▶ [Material to process]:

# # #

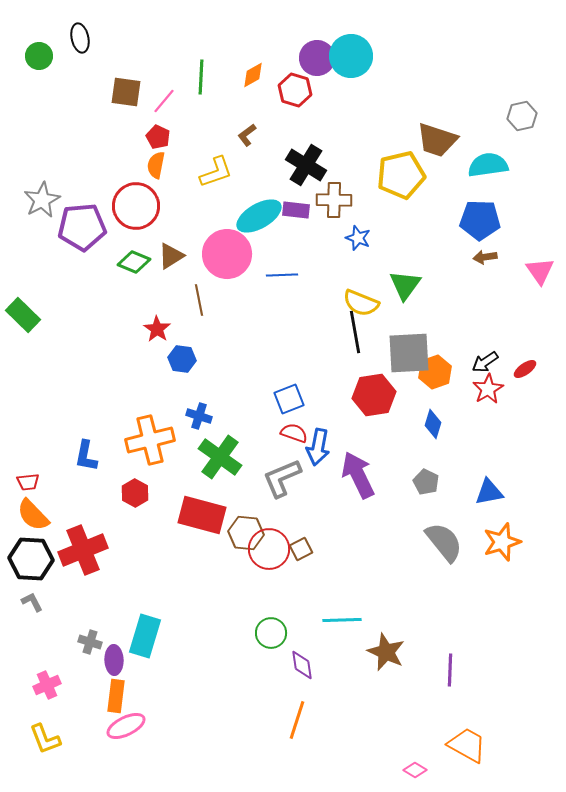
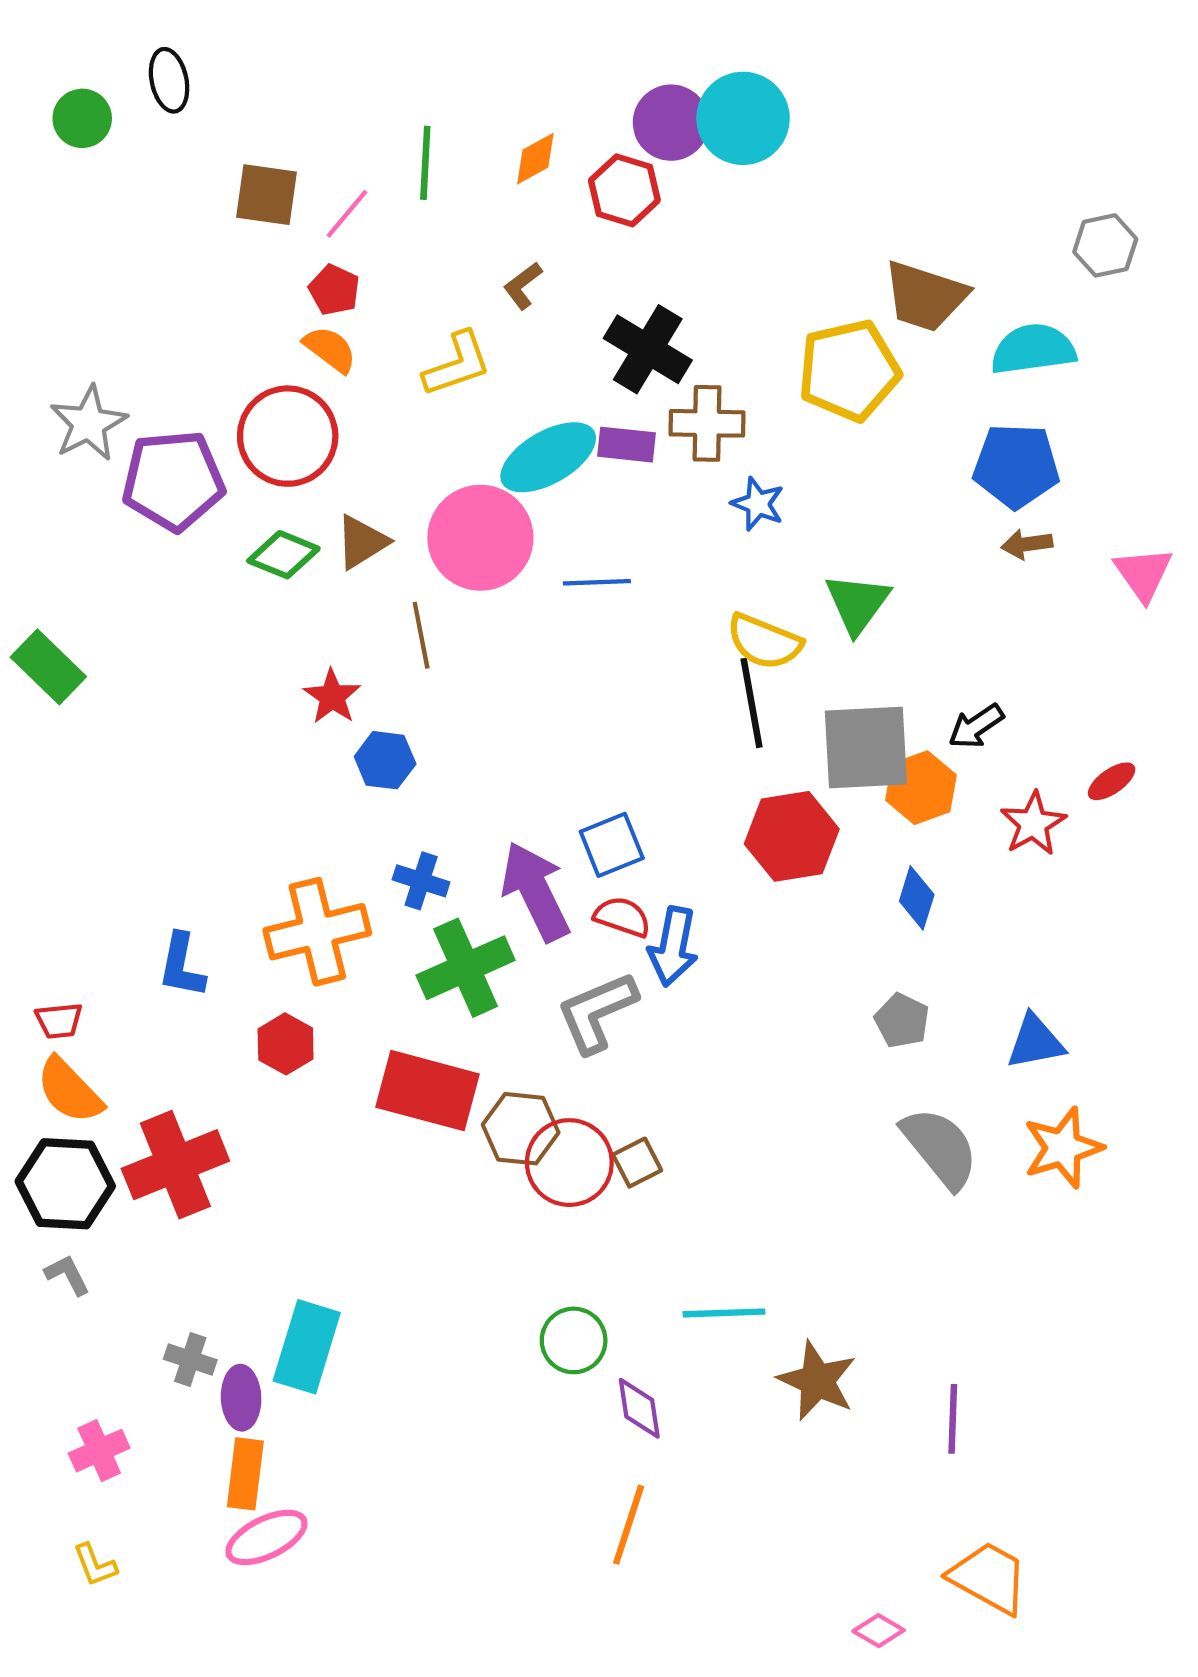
orange semicircle: (156, 165) -> (330, 349), turned 116
black arrow: (485, 362) -> (976, 726), moved
green cross: (220, 457) -> (466, 968), turned 30
purple arrow: (358, 475) -> (535, 891), moved
yellow L-shape: (45, 739) -> (95, 1565), size x0.7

# # #

▶ [Exercise goal]:
Scan the listing above. Collect all lines with the word "moved".

▶ [Your response]:
black arrow: (485, 362) -> (976, 726), moved
purple arrow: (358, 475) -> (535, 891), moved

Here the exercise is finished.